What you need to do: An image-free, word-for-word version of the records below is to be returned.

Data to examine:
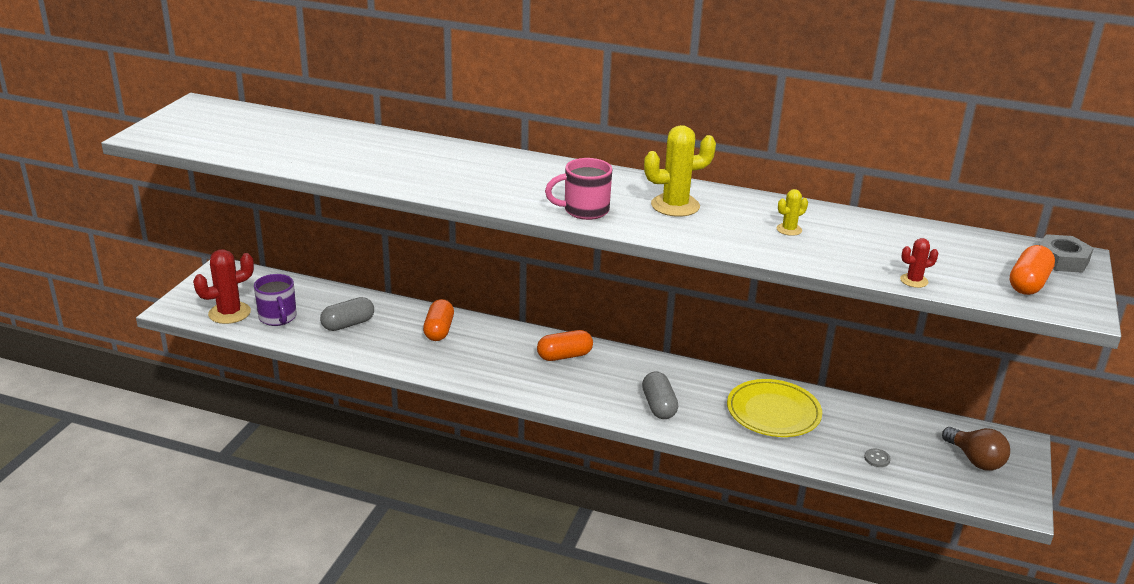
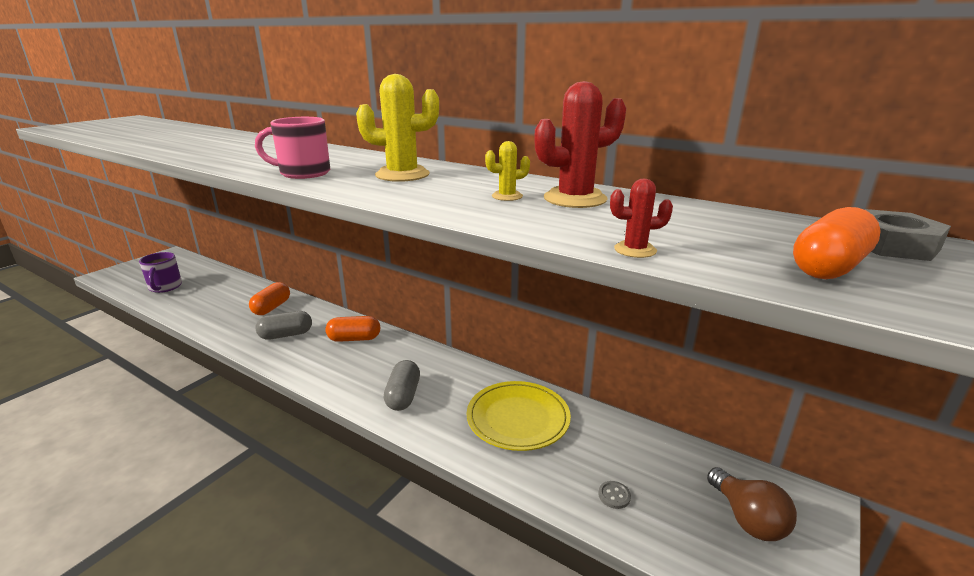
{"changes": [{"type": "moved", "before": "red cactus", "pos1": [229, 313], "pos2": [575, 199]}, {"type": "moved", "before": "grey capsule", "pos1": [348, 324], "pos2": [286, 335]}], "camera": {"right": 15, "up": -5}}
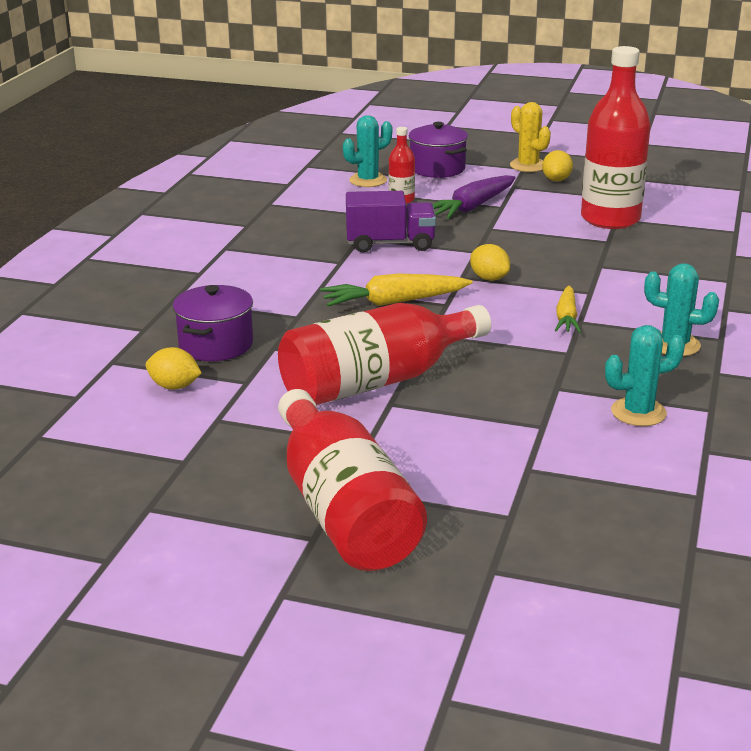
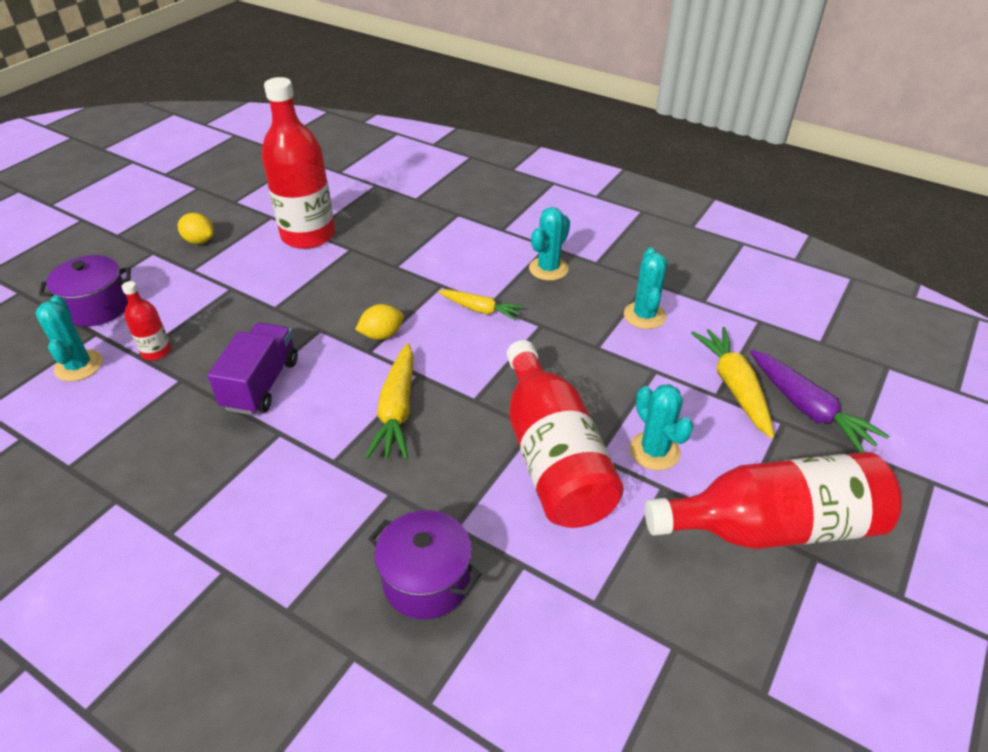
{"changes": [{"type": "removed", "before": "yellow lemon", "pos1": [174, 386]}, {"type": "moved", "before": "purple carrot", "pos1": [472, 207], "pos2": [808, 409]}, {"type": "removed", "before": "yellow cactus", "pos1": [528, 166]}, {"type": "added", "after": "turquoise cactus", "pos2": [654, 451]}, {"type": "added", "after": "yellow carrot", "pos2": [734, 387]}], "camera": {"right": -75, "up": 15}}
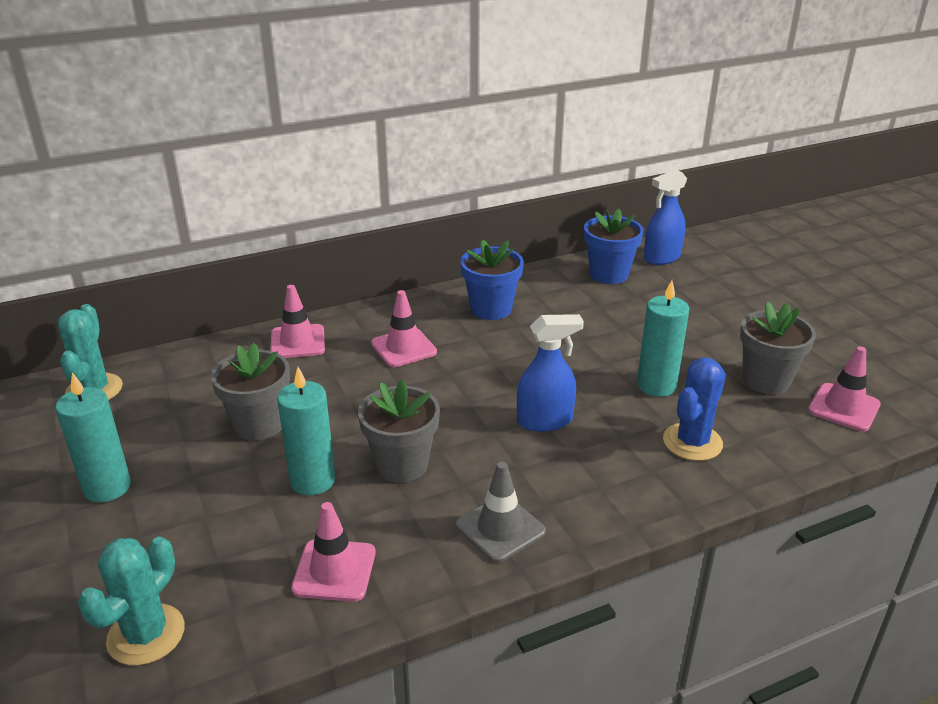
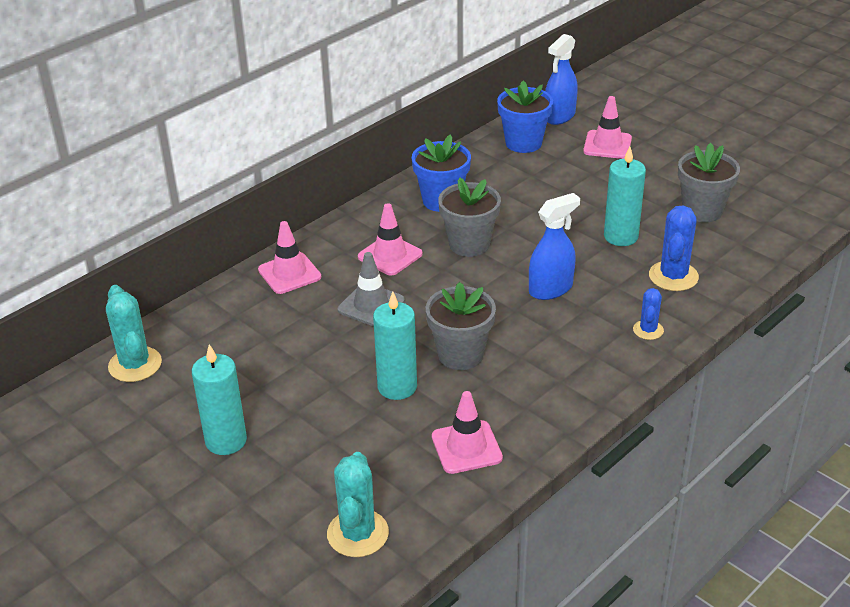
{"changes": [{"type": "moved", "before": "grey flower pot", "pos1": [259, 425], "pos2": [469, 244]}, {"type": "moved", "before": "grey traffic cone", "pos1": [500, 528], "pos2": [371, 305]}, {"type": "moved", "before": "pink traffic cone", "pos1": [844, 407], "pos2": [607, 145]}, {"type": "added", "after": "blue cactus", "pos2": [648, 330]}], "camera": {"right": -20, "up": 5}}
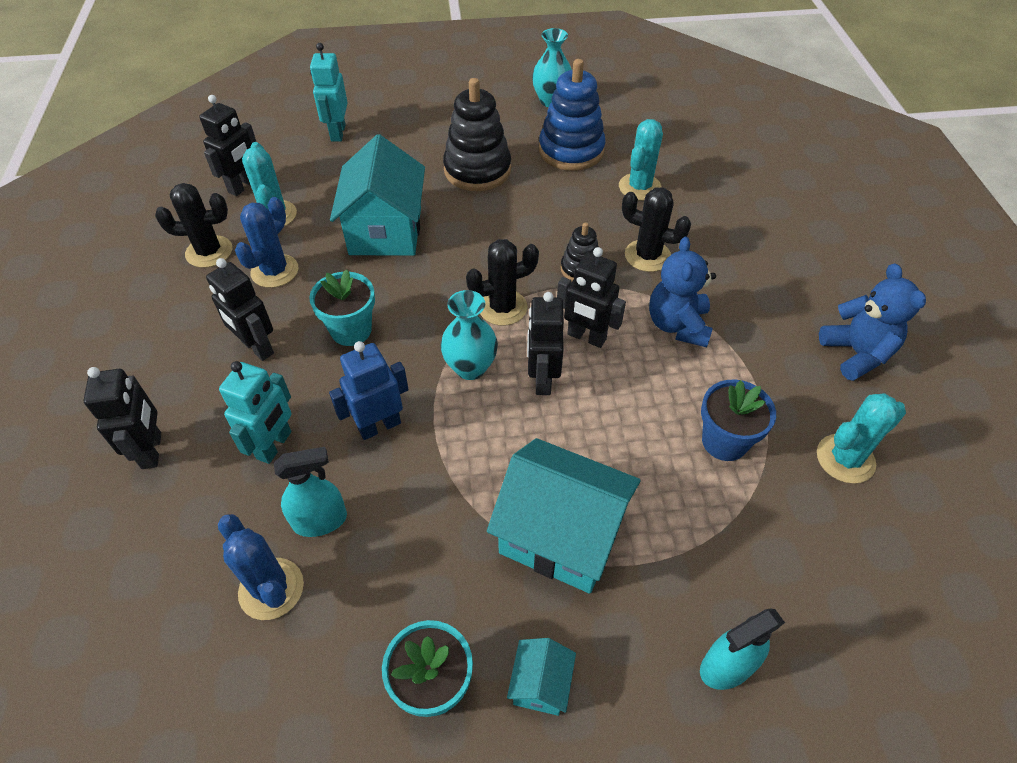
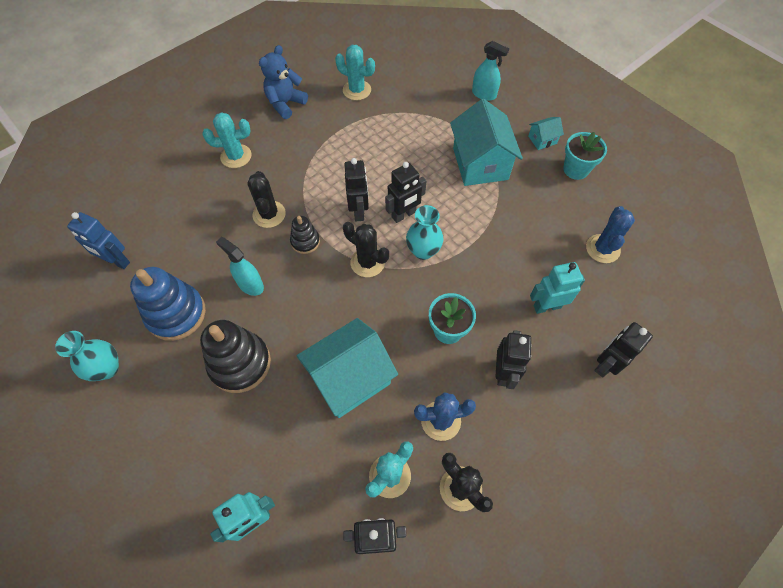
{"changes": [{"type": "moved", "before": "turquoise spray bottle", "pos1": [320, 521], "pos2": [250, 285]}, {"type": "moved", "before": "blue robot", "pos1": [379, 426], "pos2": [117, 261]}, {"type": "moved", "before": "turquoise cactus", "pos1": [639, 187], "pos2": [236, 156]}, {"type": "removed", "before": "blue teddy bear", "pos1": [677, 325]}, {"type": "removed", "before": "blue flower pot", "pos1": [724, 441]}], "camera": {"right": -125, "up": 10}}
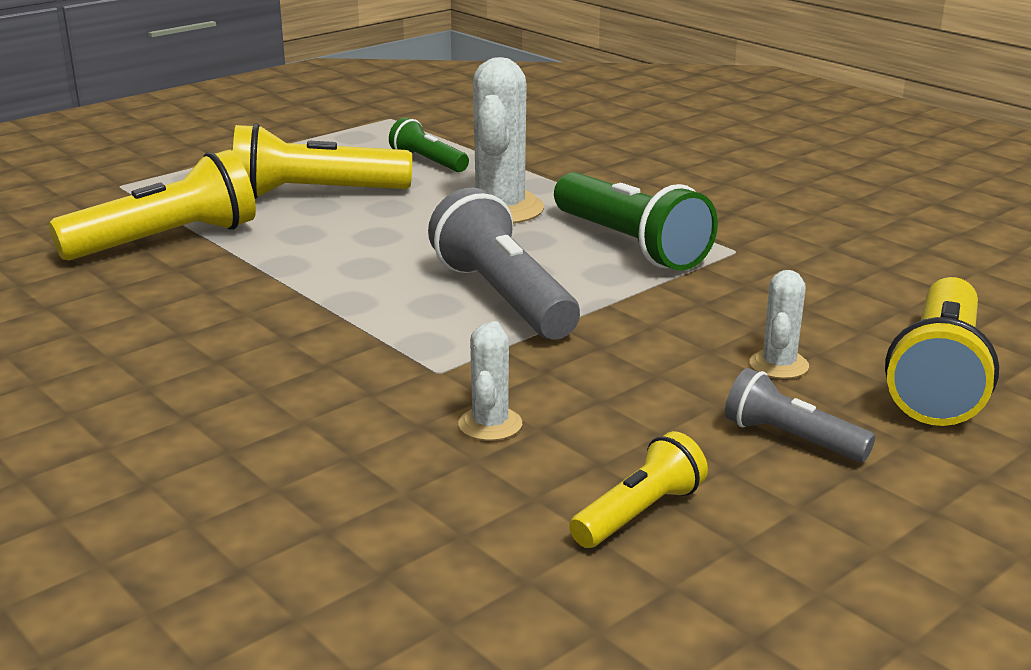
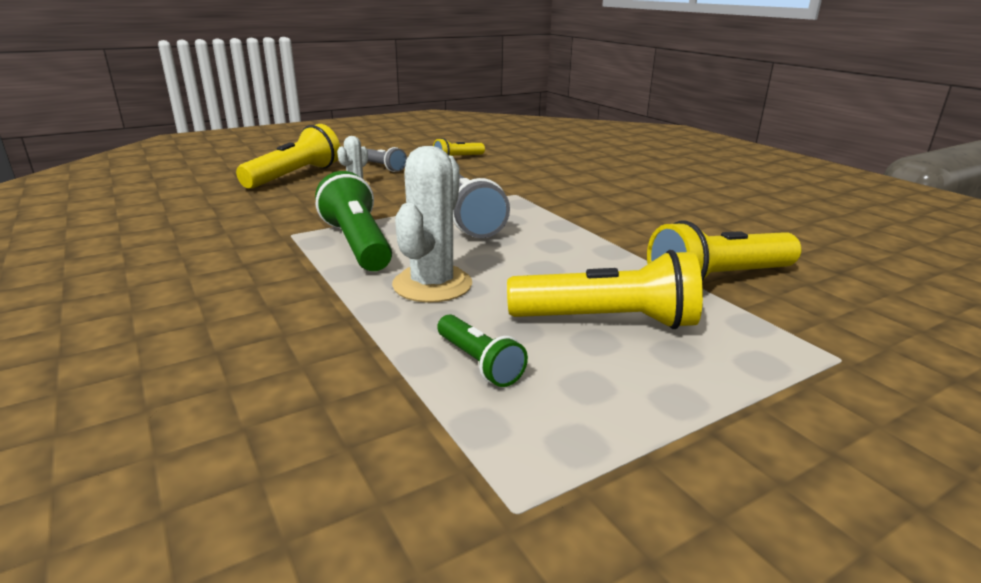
{"changes": [{"type": "removed", "before": "white cactus", "pos1": [490, 424]}], "camera": {"right": -170, "up": 0}}
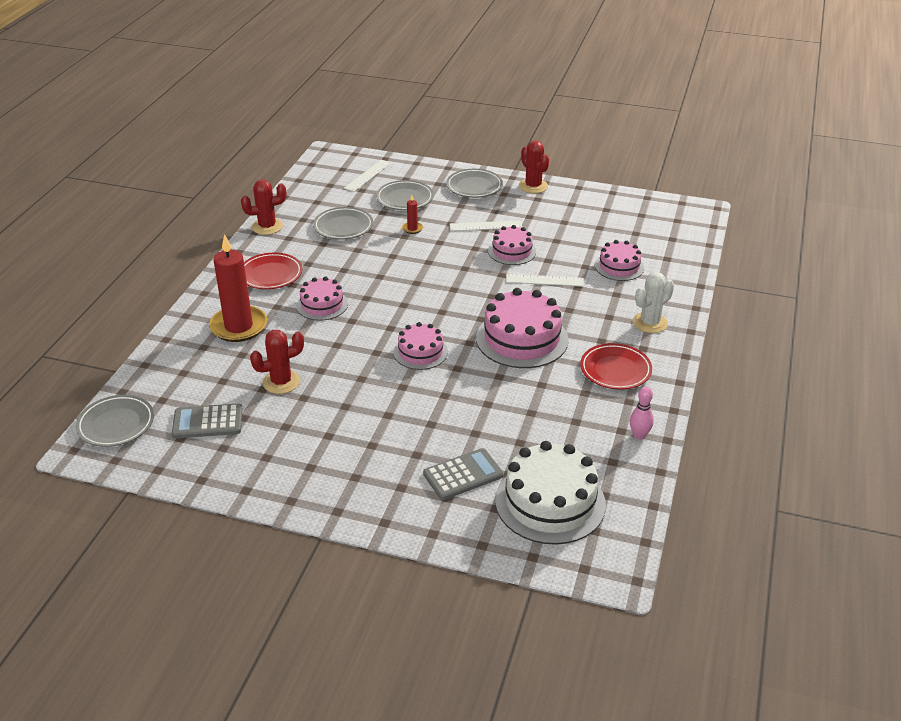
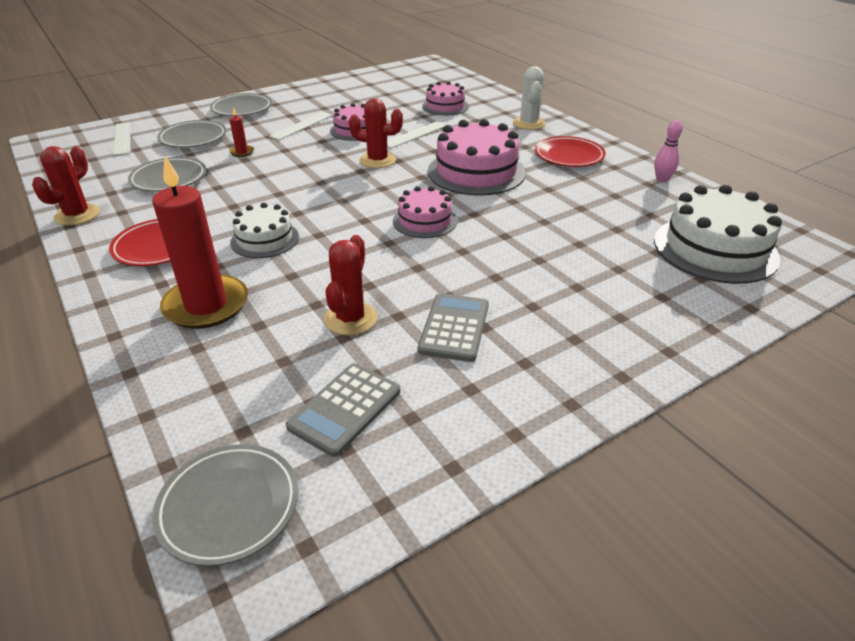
{"changes": [{"type": "recoloured", "before": "pink cake", "after": "white cake", "pos1": [322, 305], "pos2": [265, 239]}, {"type": "moved", "before": "grey calculator", "pos1": [463, 475], "pos2": [454, 327]}, {"type": "moved", "before": "red cactus", "pos1": [533, 186], "pos2": [377, 160]}], "camera": {"right": -50, "up": 0}}
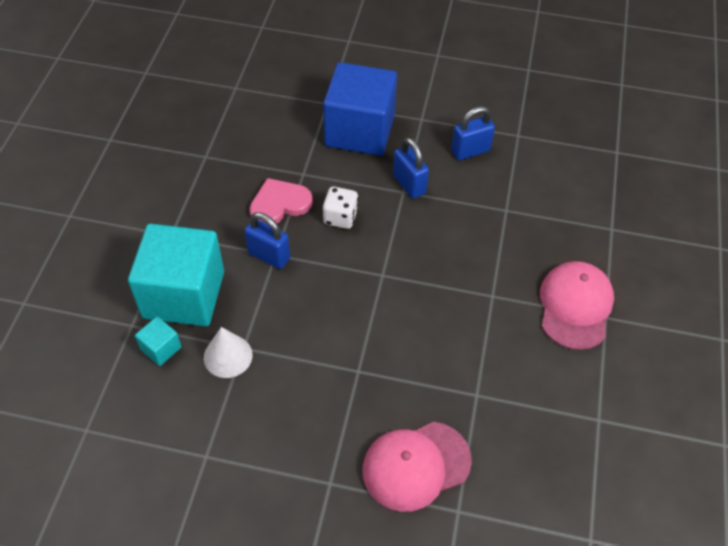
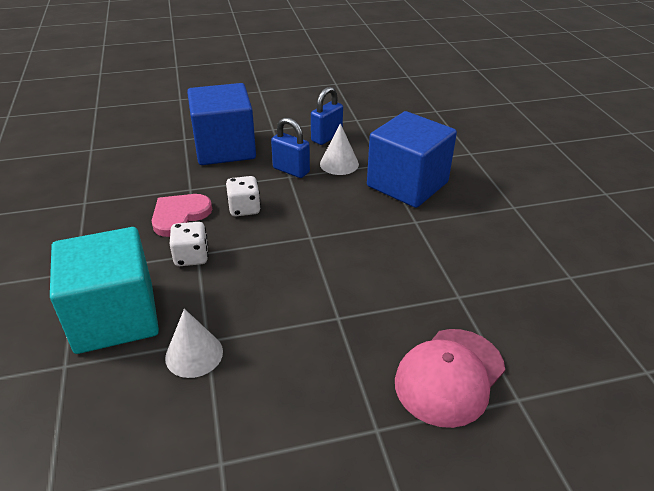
{"changes": [{"type": "removed", "before": "turquoise cube", "pos1": [161, 348]}, {"type": "replaced", "before": "blue padlock", "after": "white dice", "pos1": [269, 256], "pos2": [191, 257]}, {"type": "removed", "before": "pink cap", "pos1": [575, 306]}, {"type": "added", "after": "white cone", "pos2": [339, 164]}, {"type": "added", "after": "blue cube", "pos2": [407, 184]}], "camera": {"right": -25, "up": -15}}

Written solution:
{"changes": [{"type": "moved", "before": "red cactus", "pos1": [229, 313], "pos2": [575, 199]}, {"type": "moved", "before": "grey capsule", "pos1": [348, 324], "pos2": [286, 335]}], "camera": {"right": 15, "up": -5}}
{"changes": [{"type": "removed", "before": "yellow lemon", "pos1": [174, 386]}, {"type": "moved", "before": "purple carrot", "pos1": [472, 207], "pos2": [808, 409]}, {"type": "removed", "before": "yellow cactus", "pos1": [528, 166]}, {"type": "added", "after": "turquoise cactus", "pos2": [654, 451]}, {"type": "added", "after": "yellow carrot", "pos2": [734, 387]}], "camera": {"right": -75, "up": 15}}
{"changes": [{"type": "moved", "before": "grey flower pot", "pos1": [259, 425], "pos2": [469, 244]}, {"type": "moved", "before": "grey traffic cone", "pos1": [500, 528], "pos2": [371, 305]}, {"type": "moved", "before": "pink traffic cone", "pos1": [844, 407], "pos2": [607, 145]}, {"type": "added", "after": "blue cactus", "pos2": [648, 330]}], "camera": {"right": -20, "up": 5}}
{"changes": [{"type": "moved", "before": "turquoise spray bottle", "pos1": [320, 521], "pos2": [250, 285]}, {"type": "moved", "before": "blue robot", "pos1": [379, 426], "pos2": [117, 261]}, {"type": "moved", "before": "turquoise cactus", "pos1": [639, 187], "pos2": [236, 156]}, {"type": "removed", "before": "blue teddy bear", "pos1": [677, 325]}, {"type": "removed", "before": "blue flower pot", "pos1": [724, 441]}], "camera": {"right": -125, "up": 10}}
{"changes": [{"type": "removed", "before": "white cactus", "pos1": [490, 424]}], "camera": {"right": -170, "up": 0}}
{"changes": [{"type": "recoloured", "before": "pink cake", "after": "white cake", "pos1": [322, 305], "pos2": [265, 239]}, {"type": "moved", "before": "grey calculator", "pos1": [463, 475], "pos2": [454, 327]}, {"type": "moved", "before": "red cactus", "pos1": [533, 186], "pos2": [377, 160]}], "camera": {"right": -50, "up": 0}}
{"changes": [{"type": "removed", "before": "turquoise cube", "pos1": [161, 348]}, {"type": "replaced", "before": "blue padlock", "after": "white dice", "pos1": [269, 256], "pos2": [191, 257]}, {"type": "removed", "before": "pink cap", "pos1": [575, 306]}, {"type": "added", "after": "white cone", "pos2": [339, 164]}, {"type": "added", "after": "blue cube", "pos2": [407, 184]}], "camera": {"right": -25, "up": -15}}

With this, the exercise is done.